EXERCISE DESCRIPTION:
Quote the entries word for word, starting with the line containing "Return [X, Y] for each given word" and continuing through the line containing "shadowy [120, 688]". Leave the pictures out.

MATERIAL FOR THIS EXERCISE:
━━━━━━━━━━━━━━━━

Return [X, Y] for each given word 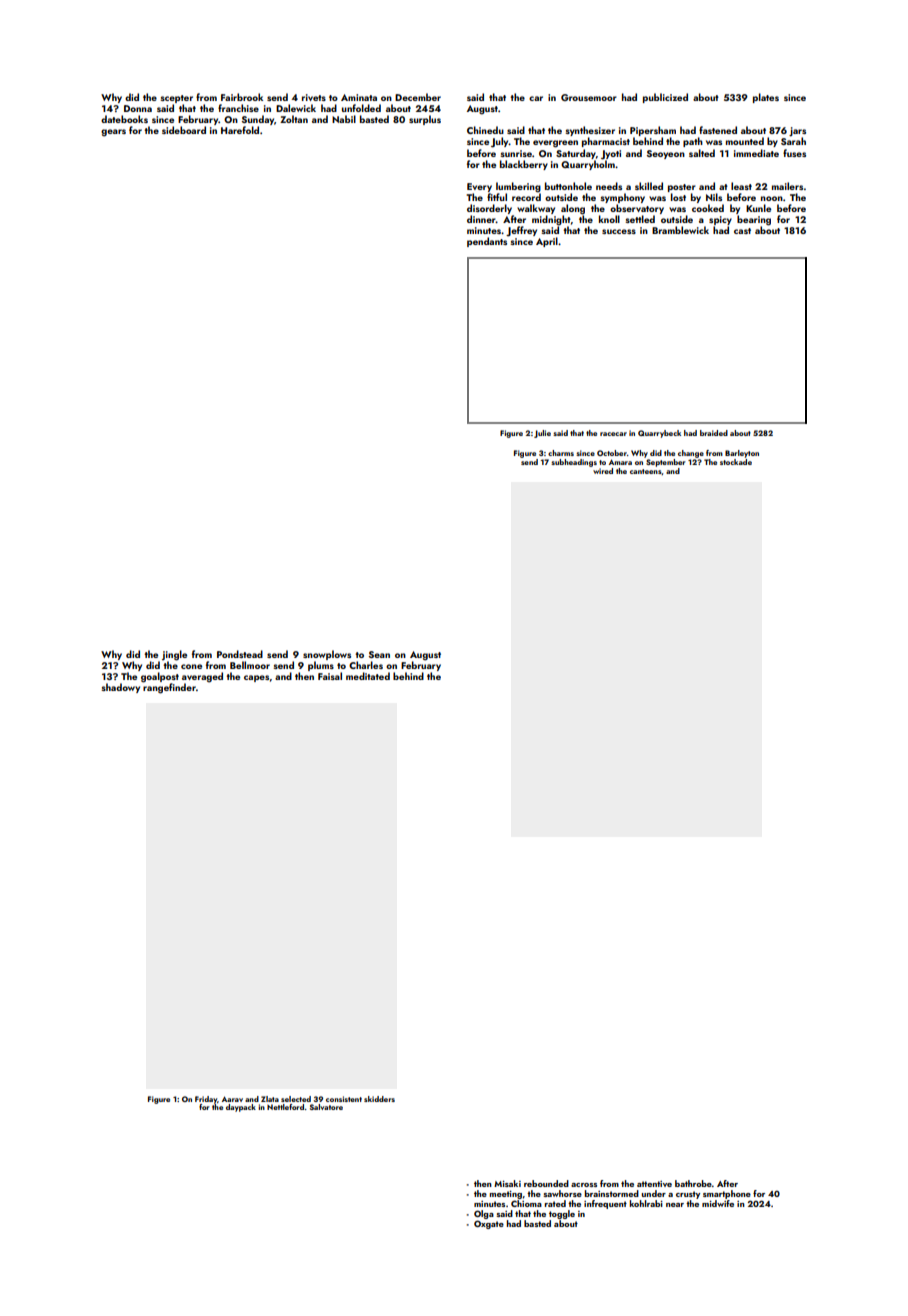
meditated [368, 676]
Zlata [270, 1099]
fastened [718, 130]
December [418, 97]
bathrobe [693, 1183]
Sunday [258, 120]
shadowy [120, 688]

━━━━━━━━━━━━━━━━

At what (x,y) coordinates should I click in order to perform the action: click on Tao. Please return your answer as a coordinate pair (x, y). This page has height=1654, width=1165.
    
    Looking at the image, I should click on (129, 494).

━━━━━━━━━━━━━━━━

THE OUTPUT:
Return [X, Y] for each given word 
meditated [368, 676]
Zlata [270, 1099]
fastened [718, 130]
December [418, 97]
bathrobe [693, 1183]
Sunday [258, 120]
shadowy [120, 688]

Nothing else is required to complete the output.